- [The task] Filter these entries, keeping only lines that hold the word "missing".

- [Data supplied]
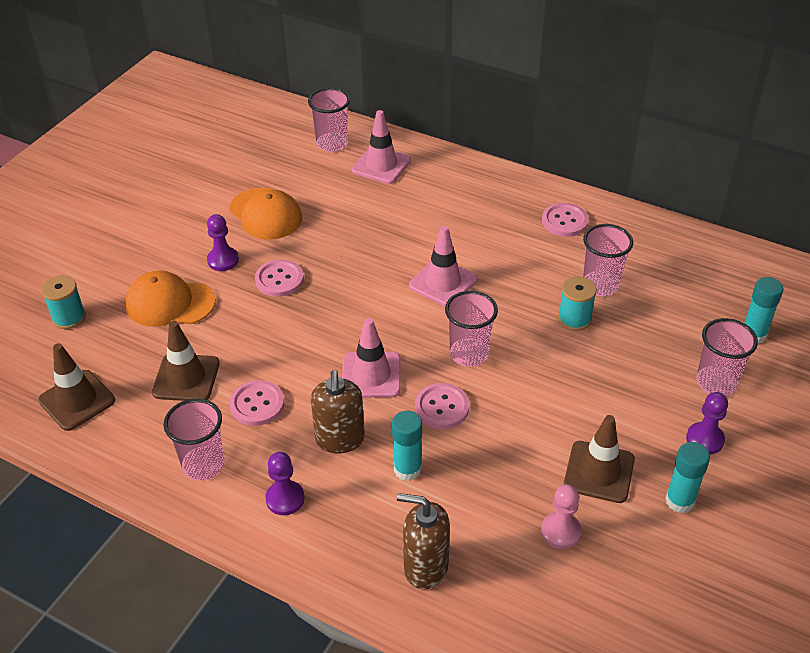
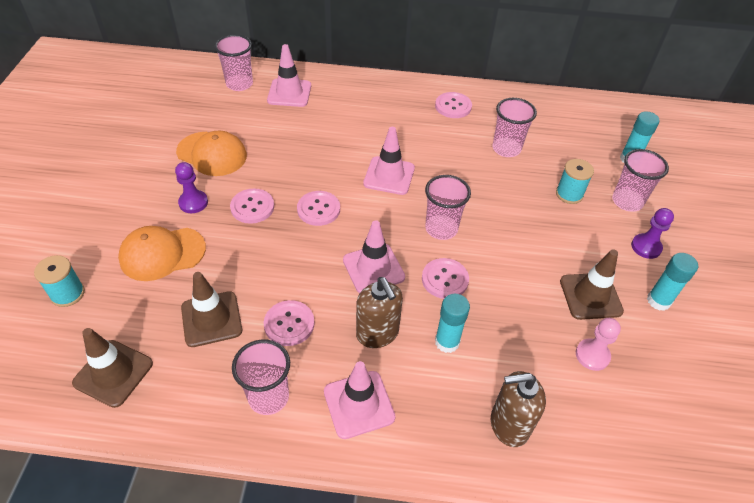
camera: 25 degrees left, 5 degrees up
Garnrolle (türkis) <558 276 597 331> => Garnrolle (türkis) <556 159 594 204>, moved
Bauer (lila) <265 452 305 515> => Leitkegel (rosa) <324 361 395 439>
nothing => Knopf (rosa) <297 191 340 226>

...

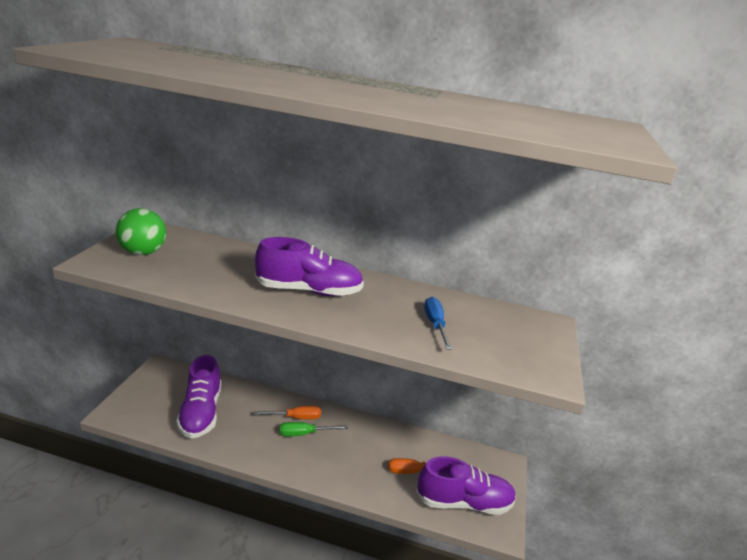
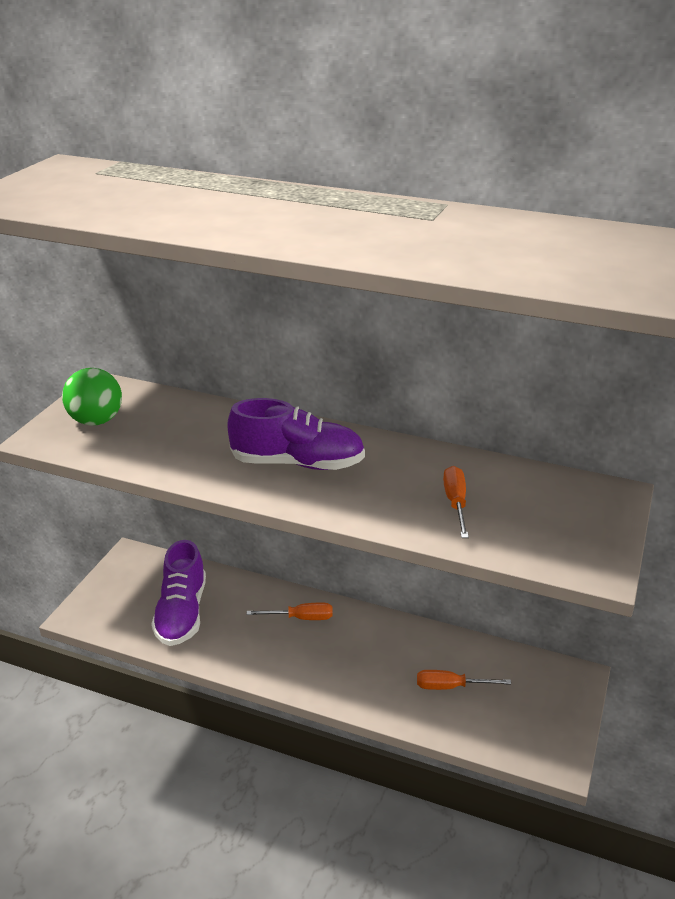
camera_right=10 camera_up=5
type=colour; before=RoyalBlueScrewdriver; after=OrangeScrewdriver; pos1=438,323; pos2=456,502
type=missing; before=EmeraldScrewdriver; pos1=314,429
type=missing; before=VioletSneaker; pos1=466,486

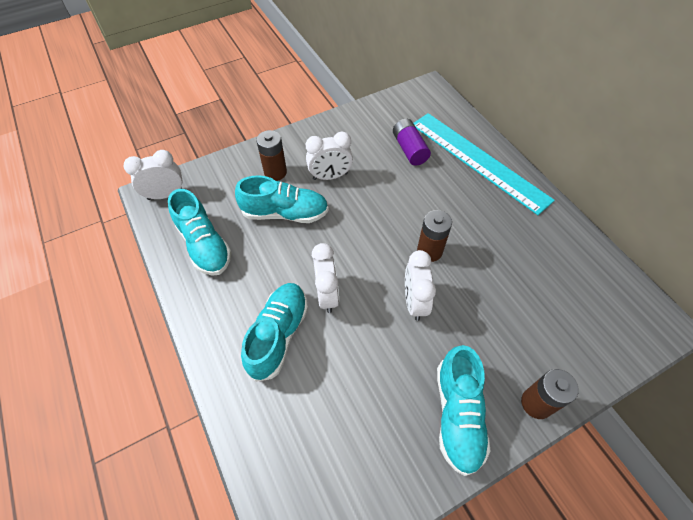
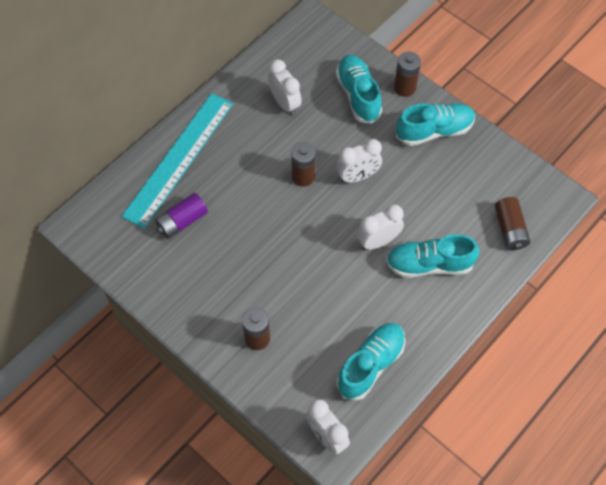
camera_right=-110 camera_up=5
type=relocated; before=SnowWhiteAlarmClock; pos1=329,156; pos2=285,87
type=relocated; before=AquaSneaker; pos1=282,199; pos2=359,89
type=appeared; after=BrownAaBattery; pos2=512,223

- [Solution for this exercise]
type=missing; before=EmeraldScrewdriver; pos1=314,429
type=missing; before=VioletSneaker; pos1=466,486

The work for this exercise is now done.